Work item:
Please reproduce exactly, and only, the line containing "U1: MCP1700 -> LD1117" and every line after it to the end of the records below, leaving out all pictures.

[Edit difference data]
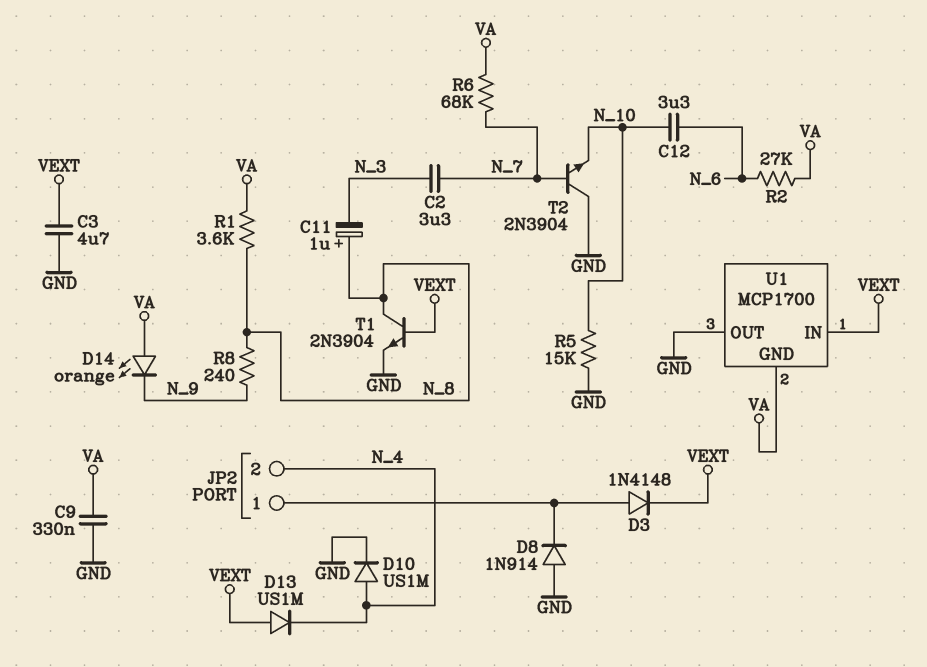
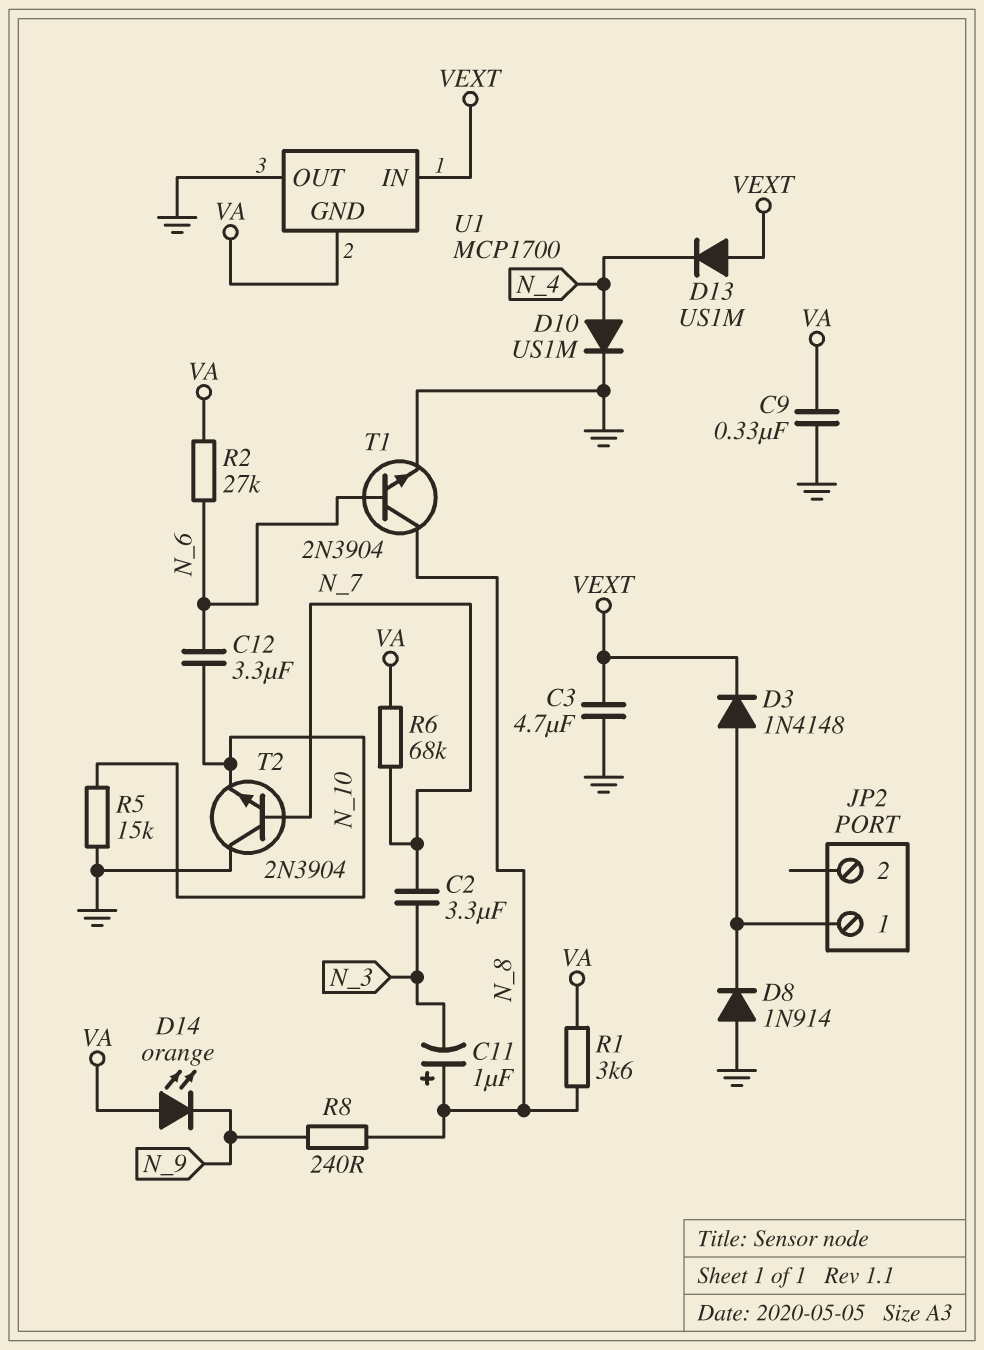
JP2 pin 2: N_4 -> none
T1: NPN 2N3904 (B VEXT, C N_8, E GND) -> NPN 2N3904 (B N_6, C N_8, E GND)

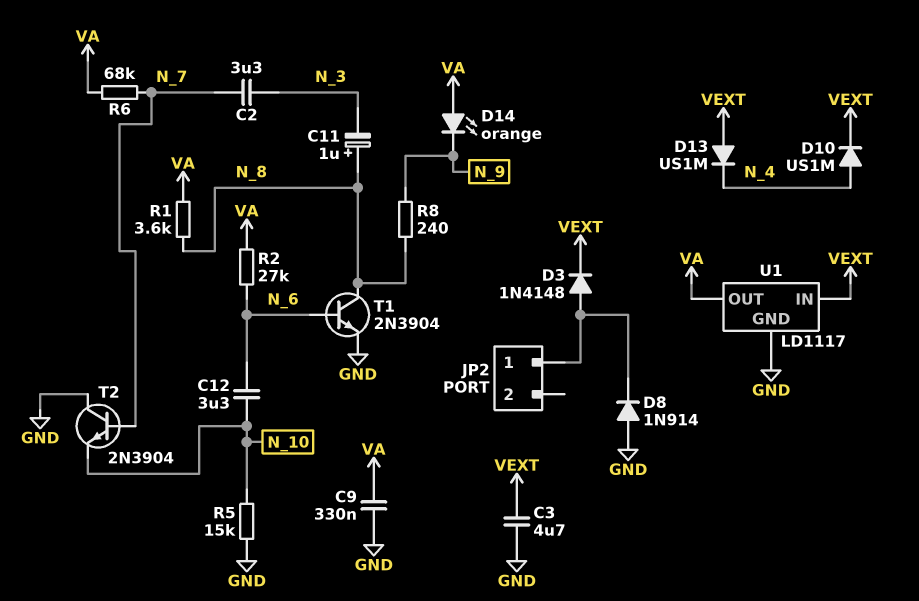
D10: diode US1M (A N_4, K GND) -> diode US1M (A N_4, K VEXT)
U1: MCP1700 -> LD1117
U1 pin GND: VA -> GND
U1 pin OUT: GND -> VA

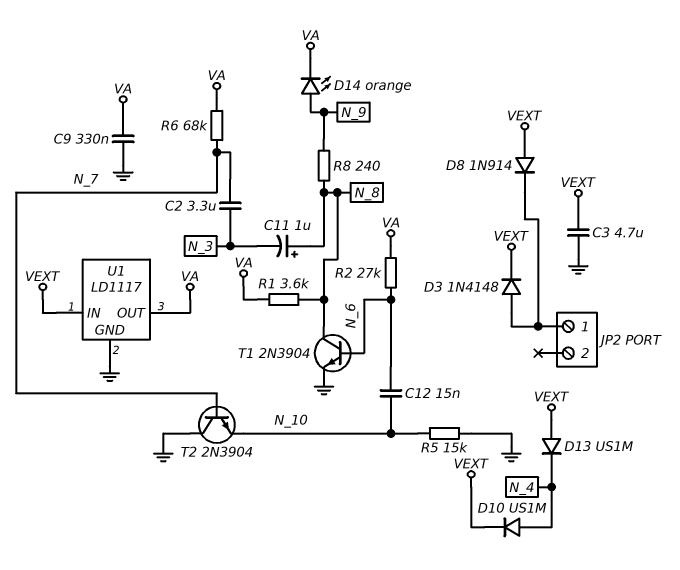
C12: 3.3uF (N_6, N_10) -> 15nF (N_6, N_10)
D8: diode 1N914 (A GND, K JP2/1) -> diode 1N914 (A VEXT, K JP2/1)
D14: LED orange (A VA, K N_9) -> LED orange (A N_9, K VA)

Output of the exercise:
U1: MCP1700 -> LD1117
U1 pin GND: VA -> GND
U1 pin OUT: GND -> VA

C12: 3.3uF (N_6, N_10) -> 15nF (N_6, N_10)
D8: diode 1N914 (A GND, K JP2/1) -> diode 1N914 (A VEXT, K JP2/1)
D14: LED orange (A VA, K N_9) -> LED orange (A N_9, K VA)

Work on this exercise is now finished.